====== EXERCISE DATA ======
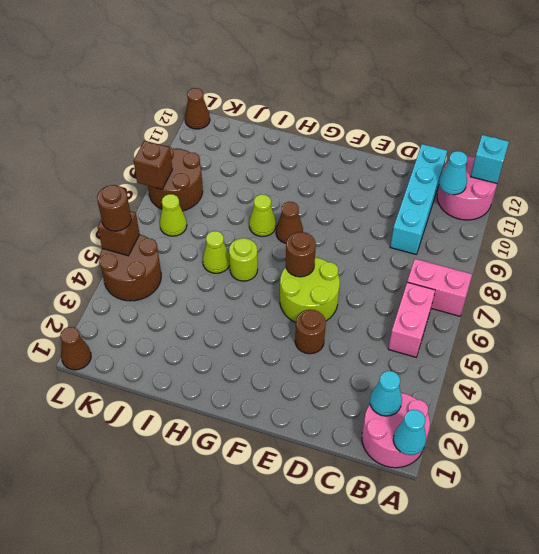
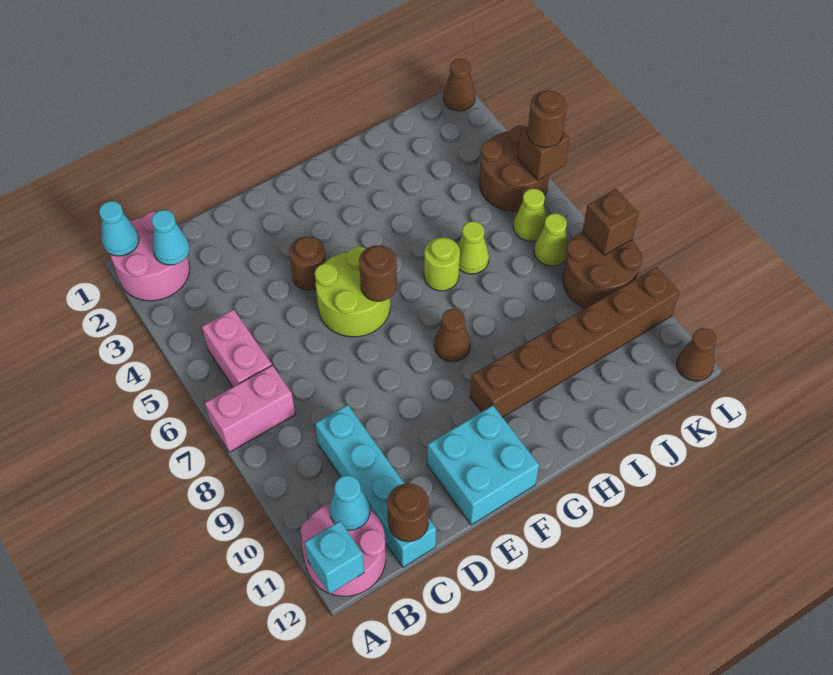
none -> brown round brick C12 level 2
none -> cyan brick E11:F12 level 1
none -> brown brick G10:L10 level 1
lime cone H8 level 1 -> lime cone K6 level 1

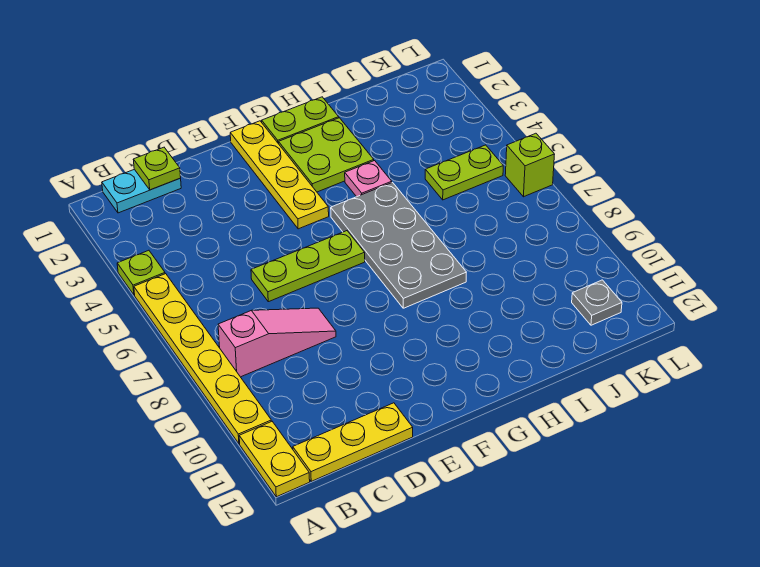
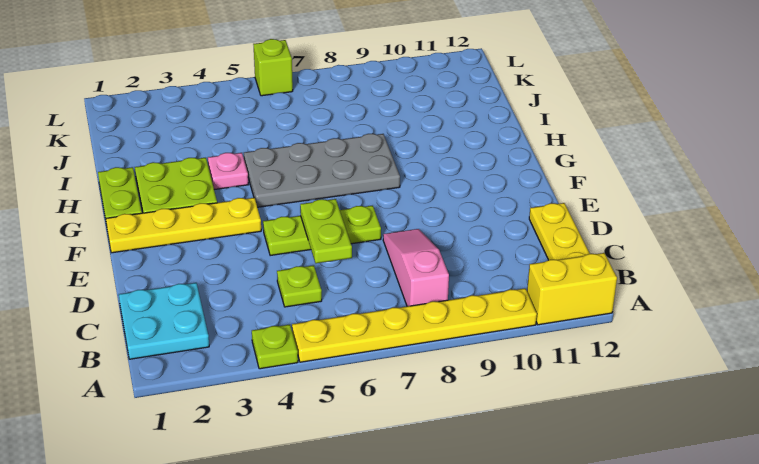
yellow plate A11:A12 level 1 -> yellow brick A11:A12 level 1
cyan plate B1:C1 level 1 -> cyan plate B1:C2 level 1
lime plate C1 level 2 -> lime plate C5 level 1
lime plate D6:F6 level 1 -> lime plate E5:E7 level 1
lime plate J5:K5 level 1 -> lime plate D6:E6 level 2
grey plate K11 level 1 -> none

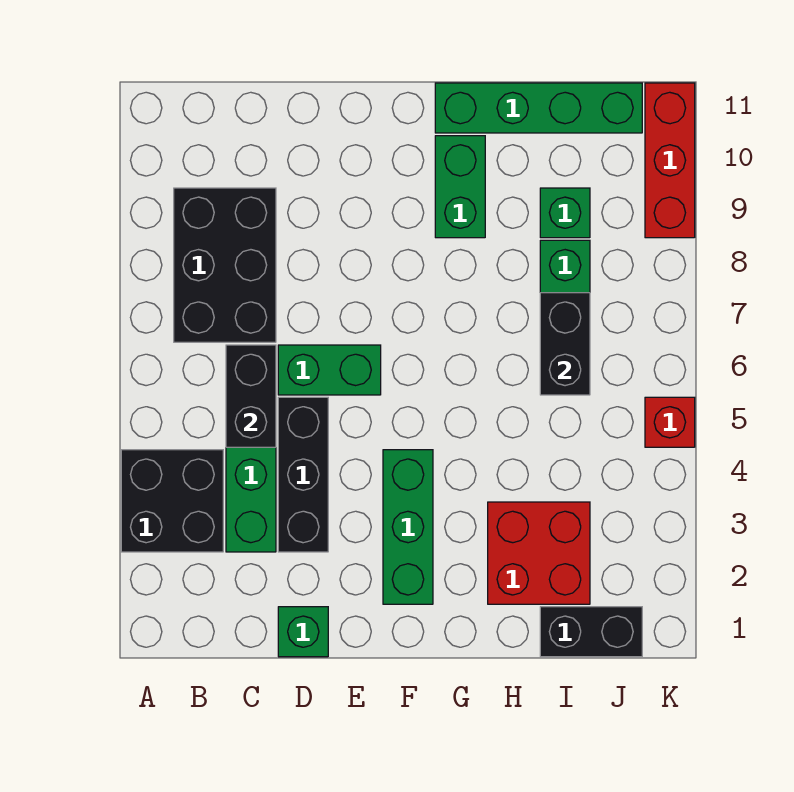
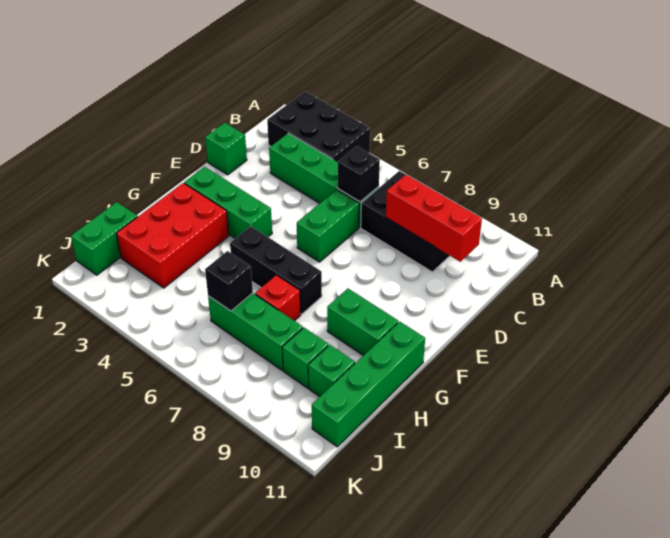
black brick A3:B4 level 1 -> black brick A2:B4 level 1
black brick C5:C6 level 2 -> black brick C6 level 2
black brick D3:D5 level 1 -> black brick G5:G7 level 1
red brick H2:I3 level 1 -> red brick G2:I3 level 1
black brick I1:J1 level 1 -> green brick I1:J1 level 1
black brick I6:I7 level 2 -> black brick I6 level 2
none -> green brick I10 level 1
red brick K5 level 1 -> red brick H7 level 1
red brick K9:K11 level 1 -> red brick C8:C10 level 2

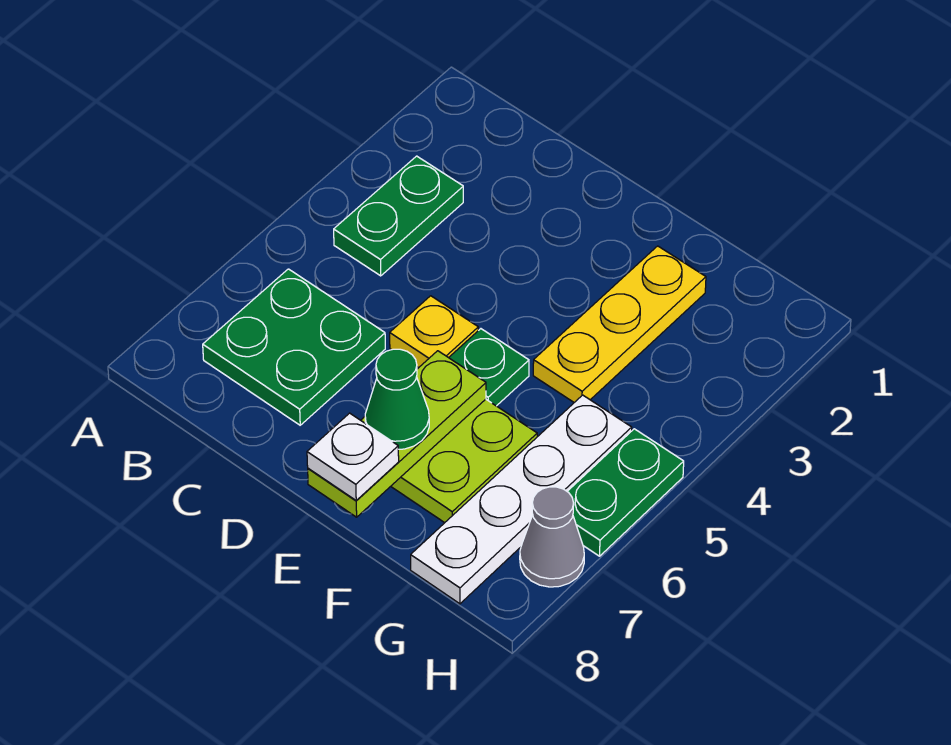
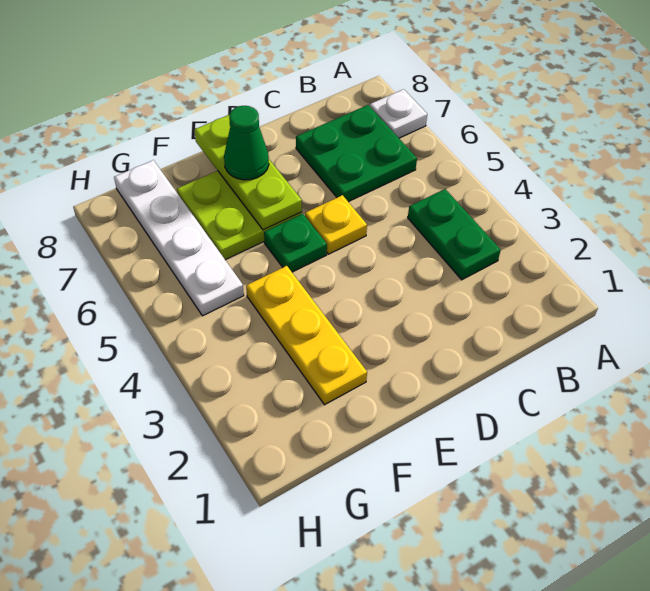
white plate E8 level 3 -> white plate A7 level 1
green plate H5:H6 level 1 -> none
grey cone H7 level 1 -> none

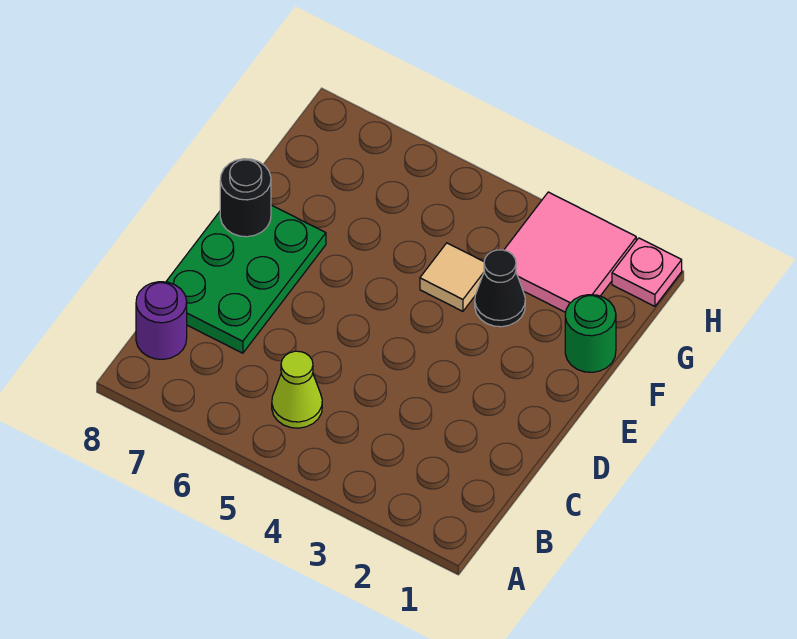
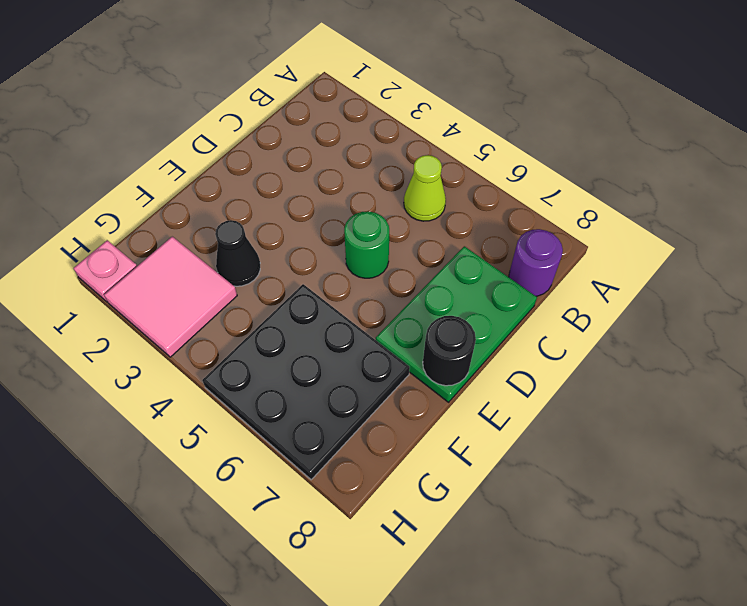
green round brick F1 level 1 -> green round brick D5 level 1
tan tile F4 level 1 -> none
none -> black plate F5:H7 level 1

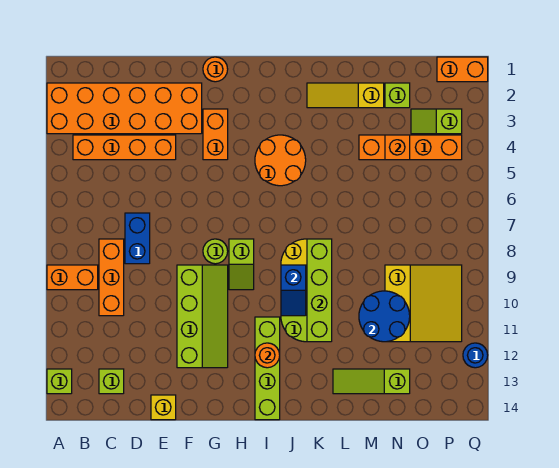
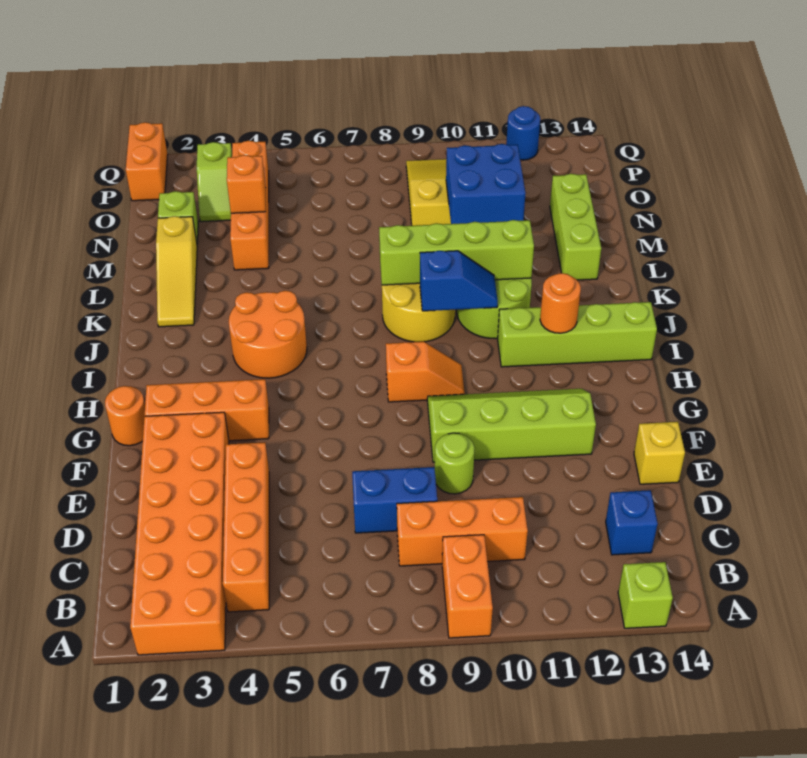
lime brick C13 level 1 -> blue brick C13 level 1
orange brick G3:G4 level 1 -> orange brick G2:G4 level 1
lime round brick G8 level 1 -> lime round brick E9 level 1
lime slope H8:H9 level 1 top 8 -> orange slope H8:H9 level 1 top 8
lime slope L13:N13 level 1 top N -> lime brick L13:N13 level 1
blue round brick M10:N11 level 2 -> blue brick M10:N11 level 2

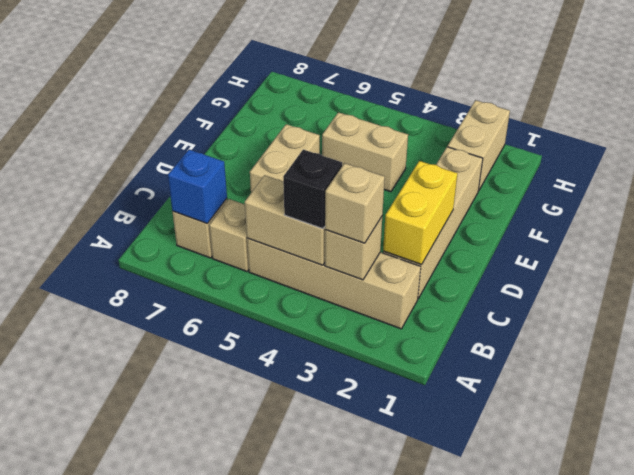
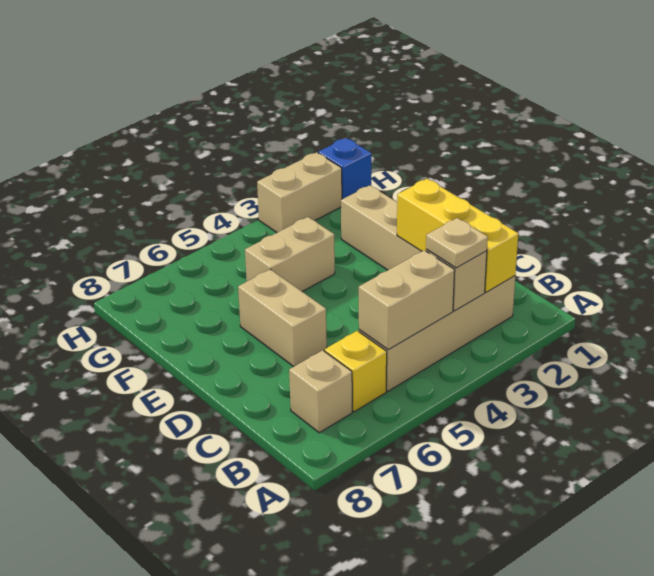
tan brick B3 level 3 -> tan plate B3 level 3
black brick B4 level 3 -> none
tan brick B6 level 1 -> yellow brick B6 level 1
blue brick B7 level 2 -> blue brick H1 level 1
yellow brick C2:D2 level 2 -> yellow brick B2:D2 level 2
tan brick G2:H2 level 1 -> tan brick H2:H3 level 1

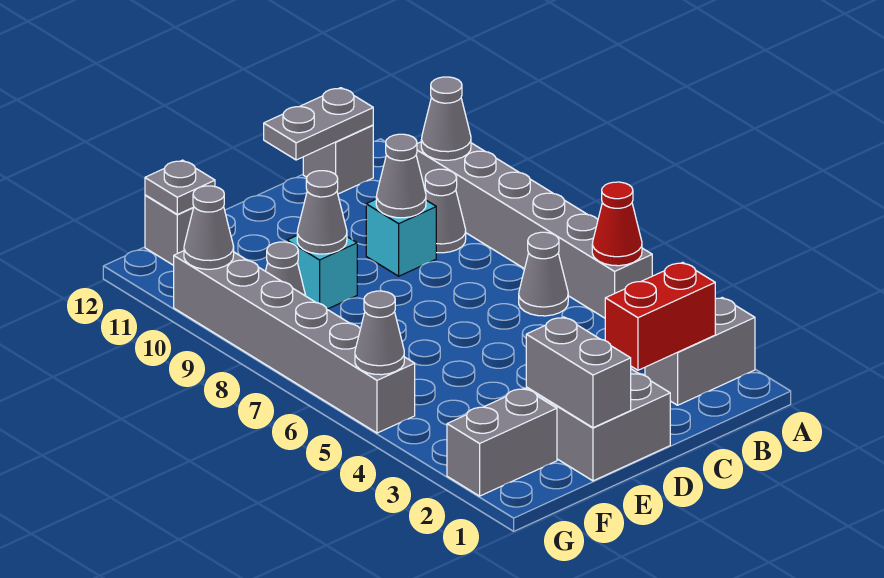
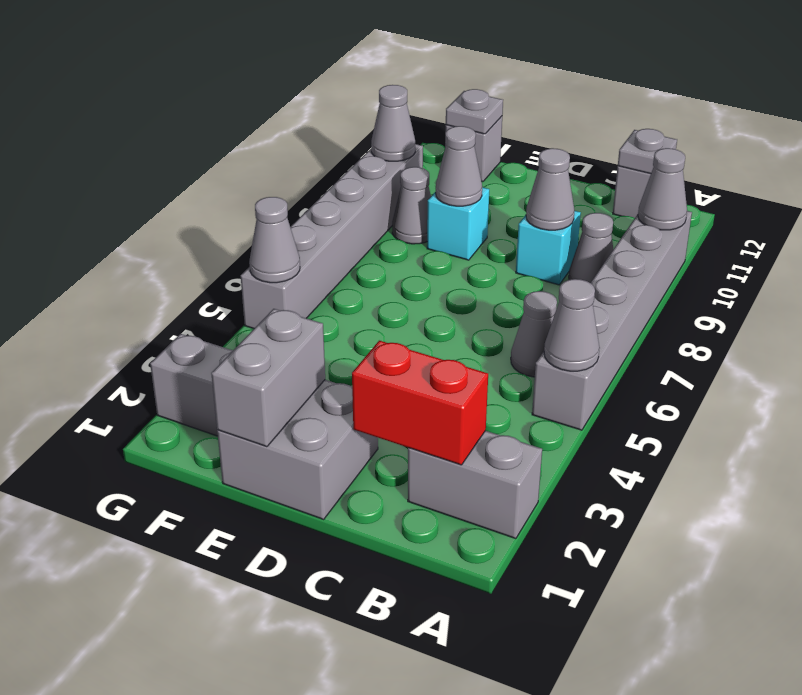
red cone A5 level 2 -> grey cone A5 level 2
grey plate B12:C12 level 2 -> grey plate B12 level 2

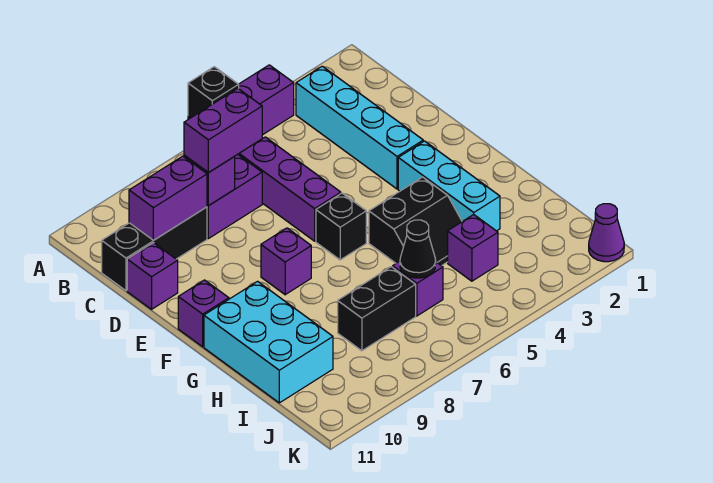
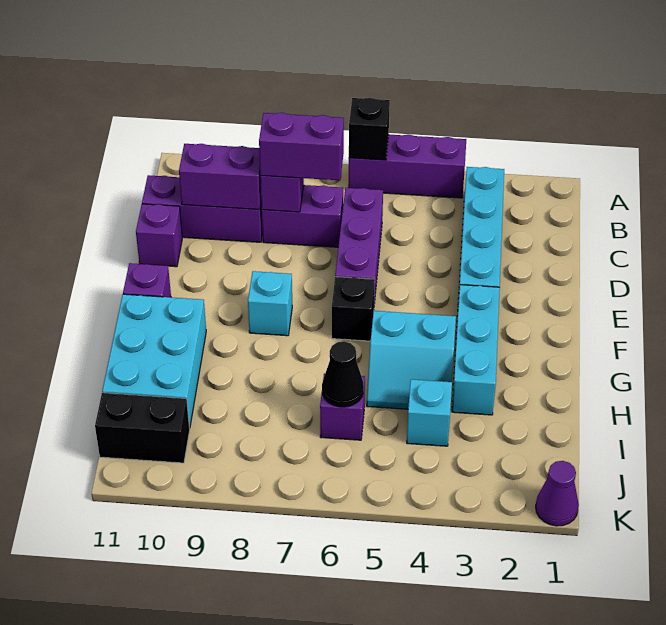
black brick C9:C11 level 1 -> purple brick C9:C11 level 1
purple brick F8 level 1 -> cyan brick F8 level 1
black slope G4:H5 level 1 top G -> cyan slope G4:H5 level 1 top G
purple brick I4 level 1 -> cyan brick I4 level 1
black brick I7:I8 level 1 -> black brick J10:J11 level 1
======
Set down again, exactly, every line above from the one with "none -> black plate F5:H7 level 1" down to the one with "purple brick I4", both ends included. No pictures, and nothing else.

none -> black plate F5:H7 level 1

lime brick C13 level 1 -> blue brick C13 level 1
orange brick G3:G4 level 1 -> orange brick G2:G4 level 1
lime round brick G8 level 1 -> lime round brick E9 level 1
lime slope H8:H9 level 1 top 8 -> orange slope H8:H9 level 1 top 8
lime slope L13:N13 level 1 top N -> lime brick L13:N13 level 1
blue round brick M10:N11 level 2 -> blue brick M10:N11 level 2

tan brick B3 level 3 -> tan plate B3 level 3
black brick B4 level 3 -> none
tan brick B6 level 1 -> yellow brick B6 level 1
blue brick B7 level 2 -> blue brick H1 level 1
yellow brick C2:D2 level 2 -> yellow brick B2:D2 level 2
tan brick G2:H2 level 1 -> tan brick H2:H3 level 1

red cone A5 level 2 -> grey cone A5 level 2
grey plate B12:C12 level 2 -> grey plate B12 level 2

black brick C9:C11 level 1 -> purple brick C9:C11 level 1
purple brick F8 level 1 -> cyan brick F8 level 1
black slope G4:H5 level 1 top G -> cyan slope G4:H5 level 1 top G
purple brick I4 level 1 -> cyan brick I4 level 1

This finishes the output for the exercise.